**PROBLEM:**
Quote every entry word for word.
BEGIN
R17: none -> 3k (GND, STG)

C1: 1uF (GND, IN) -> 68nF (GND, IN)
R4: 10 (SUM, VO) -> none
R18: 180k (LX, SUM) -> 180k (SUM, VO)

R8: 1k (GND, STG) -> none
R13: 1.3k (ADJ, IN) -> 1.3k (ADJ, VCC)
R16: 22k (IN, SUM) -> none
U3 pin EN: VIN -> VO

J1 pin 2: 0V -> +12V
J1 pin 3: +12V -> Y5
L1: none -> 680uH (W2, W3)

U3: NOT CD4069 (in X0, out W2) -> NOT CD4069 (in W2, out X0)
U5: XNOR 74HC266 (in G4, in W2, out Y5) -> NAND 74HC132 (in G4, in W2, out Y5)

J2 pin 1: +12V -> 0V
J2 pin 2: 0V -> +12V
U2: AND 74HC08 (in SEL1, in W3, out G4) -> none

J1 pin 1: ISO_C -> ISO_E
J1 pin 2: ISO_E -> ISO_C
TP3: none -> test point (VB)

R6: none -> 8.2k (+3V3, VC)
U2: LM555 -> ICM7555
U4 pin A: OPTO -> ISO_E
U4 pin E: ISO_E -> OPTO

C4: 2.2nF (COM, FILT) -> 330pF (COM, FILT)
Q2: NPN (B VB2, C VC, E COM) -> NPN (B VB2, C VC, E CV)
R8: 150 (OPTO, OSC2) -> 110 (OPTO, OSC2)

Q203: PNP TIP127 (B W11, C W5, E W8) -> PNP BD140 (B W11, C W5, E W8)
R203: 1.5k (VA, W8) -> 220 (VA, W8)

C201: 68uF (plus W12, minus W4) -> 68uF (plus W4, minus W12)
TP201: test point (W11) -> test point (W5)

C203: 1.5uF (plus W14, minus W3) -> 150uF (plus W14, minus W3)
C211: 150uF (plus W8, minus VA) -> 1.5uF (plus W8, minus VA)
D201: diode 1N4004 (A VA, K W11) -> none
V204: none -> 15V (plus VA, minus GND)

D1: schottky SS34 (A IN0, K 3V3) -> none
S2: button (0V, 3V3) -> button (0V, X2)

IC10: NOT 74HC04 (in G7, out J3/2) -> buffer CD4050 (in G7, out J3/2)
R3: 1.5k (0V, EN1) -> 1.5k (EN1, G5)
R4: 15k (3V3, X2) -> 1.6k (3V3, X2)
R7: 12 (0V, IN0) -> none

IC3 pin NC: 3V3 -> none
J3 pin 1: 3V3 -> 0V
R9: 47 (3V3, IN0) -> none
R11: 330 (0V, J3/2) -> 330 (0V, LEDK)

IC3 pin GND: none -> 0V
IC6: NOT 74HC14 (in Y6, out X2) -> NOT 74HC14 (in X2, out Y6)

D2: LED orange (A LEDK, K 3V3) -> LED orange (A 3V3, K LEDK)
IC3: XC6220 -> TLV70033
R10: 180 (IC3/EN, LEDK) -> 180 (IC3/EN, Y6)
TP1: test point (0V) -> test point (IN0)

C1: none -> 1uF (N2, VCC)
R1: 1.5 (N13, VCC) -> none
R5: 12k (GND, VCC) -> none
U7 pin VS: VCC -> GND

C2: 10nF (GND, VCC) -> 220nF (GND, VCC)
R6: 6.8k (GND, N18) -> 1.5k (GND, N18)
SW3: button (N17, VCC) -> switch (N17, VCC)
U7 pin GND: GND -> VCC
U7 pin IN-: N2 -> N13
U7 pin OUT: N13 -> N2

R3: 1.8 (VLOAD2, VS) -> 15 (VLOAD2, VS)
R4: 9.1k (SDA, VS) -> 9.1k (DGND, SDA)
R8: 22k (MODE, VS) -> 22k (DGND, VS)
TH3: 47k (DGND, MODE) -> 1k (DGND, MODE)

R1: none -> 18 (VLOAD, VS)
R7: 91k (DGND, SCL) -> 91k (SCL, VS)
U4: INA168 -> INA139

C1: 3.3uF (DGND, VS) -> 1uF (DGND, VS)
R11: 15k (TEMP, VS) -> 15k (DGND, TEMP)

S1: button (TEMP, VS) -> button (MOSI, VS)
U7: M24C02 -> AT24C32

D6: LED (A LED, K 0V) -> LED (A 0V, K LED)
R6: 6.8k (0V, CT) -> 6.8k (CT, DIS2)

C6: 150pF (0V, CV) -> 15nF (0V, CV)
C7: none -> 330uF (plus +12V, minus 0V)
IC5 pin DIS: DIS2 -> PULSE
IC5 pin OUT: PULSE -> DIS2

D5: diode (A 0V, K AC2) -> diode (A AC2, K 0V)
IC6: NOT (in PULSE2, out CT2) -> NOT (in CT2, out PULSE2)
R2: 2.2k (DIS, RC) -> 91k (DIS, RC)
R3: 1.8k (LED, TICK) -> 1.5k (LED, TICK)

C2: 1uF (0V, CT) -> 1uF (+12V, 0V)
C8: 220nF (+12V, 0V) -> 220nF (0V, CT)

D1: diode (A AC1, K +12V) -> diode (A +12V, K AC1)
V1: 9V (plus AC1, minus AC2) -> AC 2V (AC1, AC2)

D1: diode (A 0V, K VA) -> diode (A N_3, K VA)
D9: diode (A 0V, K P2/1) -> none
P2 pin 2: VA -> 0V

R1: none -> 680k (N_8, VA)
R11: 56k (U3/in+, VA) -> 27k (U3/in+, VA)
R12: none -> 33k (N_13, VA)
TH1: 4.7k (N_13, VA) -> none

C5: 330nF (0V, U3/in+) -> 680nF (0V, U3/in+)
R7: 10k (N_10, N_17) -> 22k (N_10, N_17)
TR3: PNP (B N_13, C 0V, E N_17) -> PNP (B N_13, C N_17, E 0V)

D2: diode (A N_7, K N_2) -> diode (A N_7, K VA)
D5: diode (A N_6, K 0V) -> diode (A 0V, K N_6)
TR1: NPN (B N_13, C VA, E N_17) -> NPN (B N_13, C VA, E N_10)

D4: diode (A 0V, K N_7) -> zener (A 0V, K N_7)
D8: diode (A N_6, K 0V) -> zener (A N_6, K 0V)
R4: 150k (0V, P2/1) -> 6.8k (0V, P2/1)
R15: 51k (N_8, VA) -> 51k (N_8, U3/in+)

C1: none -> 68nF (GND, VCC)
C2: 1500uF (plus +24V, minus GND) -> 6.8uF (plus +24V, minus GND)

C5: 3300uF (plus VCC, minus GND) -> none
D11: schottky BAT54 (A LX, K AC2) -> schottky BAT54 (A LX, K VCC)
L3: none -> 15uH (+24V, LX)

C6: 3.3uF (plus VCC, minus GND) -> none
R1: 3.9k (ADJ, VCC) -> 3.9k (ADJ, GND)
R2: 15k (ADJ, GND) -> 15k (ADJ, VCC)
END
**YOUR RESPONSE:**
R17: none -> 3k (GND, STG)

C1: 1uF (GND, IN) -> 68nF (GND, IN)
R4: 10 (SUM, VO) -> none
R18: 180k (LX, SUM) -> 180k (SUM, VO)

R8: 1k (GND, STG) -> none
R13: 1.3k (ADJ, IN) -> 1.3k (ADJ, VCC)
R16: 22k (IN, SUM) -> none
U3 pin EN: VIN -> VO

J1 pin 2: 0V -> +12V
J1 pin 3: +12V -> Y5
L1: none -> 680uH (W2, W3)

U3: NOT CD4069 (in X0, out W2) -> NOT CD4069 (in W2, out X0)
U5: XNOR 74HC266 (in G4, in W2, out Y5) -> NAND 74HC132 (in G4, in W2, out Y5)

J2 pin 1: +12V -> 0V
J2 pin 2: 0V -> +12V
U2: AND 74HC08 (in SEL1, in W3, out G4) -> none

J1 pin 1: ISO_C -> ISO_E
J1 pin 2: ISO_E -> ISO_C
TP3: none -> test point (VB)

R6: none -> 8.2k (+3V3, VC)
U2: LM555 -> ICM7555
U4 pin A: OPTO -> ISO_E
U4 pin E: ISO_E -> OPTO

C4: 2.2nF (COM, FILT) -> 330pF (COM, FILT)
Q2: NPN (B VB2, C VC, E COM) -> NPN (B VB2, C VC, E CV)
R8: 150 (OPTO, OSC2) -> 110 (OPTO, OSC2)

Q203: PNP TIP127 (B W11, C W5, E W8) -> PNP BD140 (B W11, C W5, E W8)
R203: 1.5k (VA, W8) -> 220 (VA, W8)

C201: 68uF (plus W12, minus W4) -> 68uF (plus W4, minus W12)
TP201: test point (W11) -> test point (W5)

C203: 1.5uF (plus W14, minus W3) -> 150uF (plus W14, minus W3)
C211: 150uF (plus W8, minus VA) -> 1.5uF (plus W8, minus VA)
D201: diode 1N4004 (A VA, K W11) -> none
V204: none -> 15V (plus VA, minus GND)

D1: schottky SS34 (A IN0, K 3V3) -> none
S2: button (0V, 3V3) -> button (0V, X2)

IC10: NOT 74HC04 (in G7, out J3/2) -> buffer CD4050 (in G7, out J3/2)
R3: 1.5k (0V, EN1) -> 1.5k (EN1, G5)
R4: 15k (3V3, X2) -> 1.6k (3V3, X2)
R7: 12 (0V, IN0) -> none

IC3 pin NC: 3V3 -> none
J3 pin 1: 3V3 -> 0V
R9: 47 (3V3, IN0) -> none
R11: 330 (0V, J3/2) -> 330 (0V, LEDK)

IC3 pin GND: none -> 0V
IC6: NOT 74HC14 (in Y6, out X2) -> NOT 74HC14 (in X2, out Y6)

D2: LED orange (A LEDK, K 3V3) -> LED orange (A 3V3, K LEDK)
IC3: XC6220 -> TLV70033
R10: 180 (IC3/EN, LEDK) -> 180 (IC3/EN, Y6)
TP1: test point (0V) -> test point (IN0)

C1: none -> 1uF (N2, VCC)
R1: 1.5 (N13, VCC) -> none
R5: 12k (GND, VCC) -> none
U7 pin VS: VCC -> GND

C2: 10nF (GND, VCC) -> 220nF (GND, VCC)
R6: 6.8k (GND, N18) -> 1.5k (GND, N18)
SW3: button (N17, VCC) -> switch (N17, VCC)
U7 pin GND: GND -> VCC
U7 pin IN-: N2 -> N13
U7 pin OUT: N13 -> N2

R3: 1.8 (VLOAD2, VS) -> 15 (VLOAD2, VS)
R4: 9.1k (SDA, VS) -> 9.1k (DGND, SDA)
R8: 22k (MODE, VS) -> 22k (DGND, VS)
TH3: 47k (DGND, MODE) -> 1k (DGND, MODE)

R1: none -> 18 (VLOAD, VS)
R7: 91k (DGND, SCL) -> 91k (SCL, VS)
U4: INA168 -> INA139

C1: 3.3uF (DGND, VS) -> 1uF (DGND, VS)
R11: 15k (TEMP, VS) -> 15k (DGND, TEMP)

S1: button (TEMP, VS) -> button (MOSI, VS)
U7: M24C02 -> AT24C32

D6: LED (A LED, K 0V) -> LED (A 0V, K LED)
R6: 6.8k (0V, CT) -> 6.8k (CT, DIS2)

C6: 150pF (0V, CV) -> 15nF (0V, CV)
C7: none -> 330uF (plus +12V, minus 0V)
IC5 pin DIS: DIS2 -> PULSE
IC5 pin OUT: PULSE -> DIS2

D5: diode (A 0V, K AC2) -> diode (A AC2, K 0V)
IC6: NOT (in PULSE2, out CT2) -> NOT (in CT2, out PULSE2)
R2: 2.2k (DIS, RC) -> 91k (DIS, RC)
R3: 1.8k (LED, TICK) -> 1.5k (LED, TICK)

C2: 1uF (0V, CT) -> 1uF (+12V, 0V)
C8: 220nF (+12V, 0V) -> 220nF (0V, CT)

D1: diode (A AC1, K +12V) -> diode (A +12V, K AC1)
V1: 9V (plus AC1, minus AC2) -> AC 2V (AC1, AC2)

D1: diode (A 0V, K VA) -> diode (A N_3, K VA)
D9: diode (A 0V, K P2/1) -> none
P2 pin 2: VA -> 0V

R1: none -> 680k (N_8, VA)
R11: 56k (U3/in+, VA) -> 27k (U3/in+, VA)
R12: none -> 33k (N_13, VA)
TH1: 4.7k (N_13, VA) -> none

C5: 330nF (0V, U3/in+) -> 680nF (0V, U3/in+)
R7: 10k (N_10, N_17) -> 22k (N_10, N_17)
TR3: PNP (B N_13, C 0V, E N_17) -> PNP (B N_13, C N_17, E 0V)

D2: diode (A N_7, K N_2) -> diode (A N_7, K VA)
D5: diode (A N_6, K 0V) -> diode (A 0V, K N_6)
TR1: NPN (B N_13, C VA, E N_17) -> NPN (B N_13, C VA, E N_10)

D4: diode (A 0V, K N_7) -> zener (A 0V, K N_7)
D8: diode (A N_6, K 0V) -> zener (A N_6, K 0V)
R4: 150k (0V, P2/1) -> 6.8k (0V, P2/1)
R15: 51k (N_8, VA) -> 51k (N_8, U3/in+)

C1: none -> 68nF (GND, VCC)
C2: 1500uF (plus +24V, minus GND) -> 6.8uF (plus +24V, minus GND)

C5: 3300uF (plus VCC, minus GND) -> none
D11: schottky BAT54 (A LX, K AC2) -> schottky BAT54 (A LX, K VCC)
L3: none -> 15uH (+24V, LX)

C6: 3.3uF (plus VCC, minus GND) -> none
R1: 3.9k (ADJ, VCC) -> 3.9k (ADJ, GND)
R2: 15k (ADJ, GND) -> 15k (ADJ, VCC)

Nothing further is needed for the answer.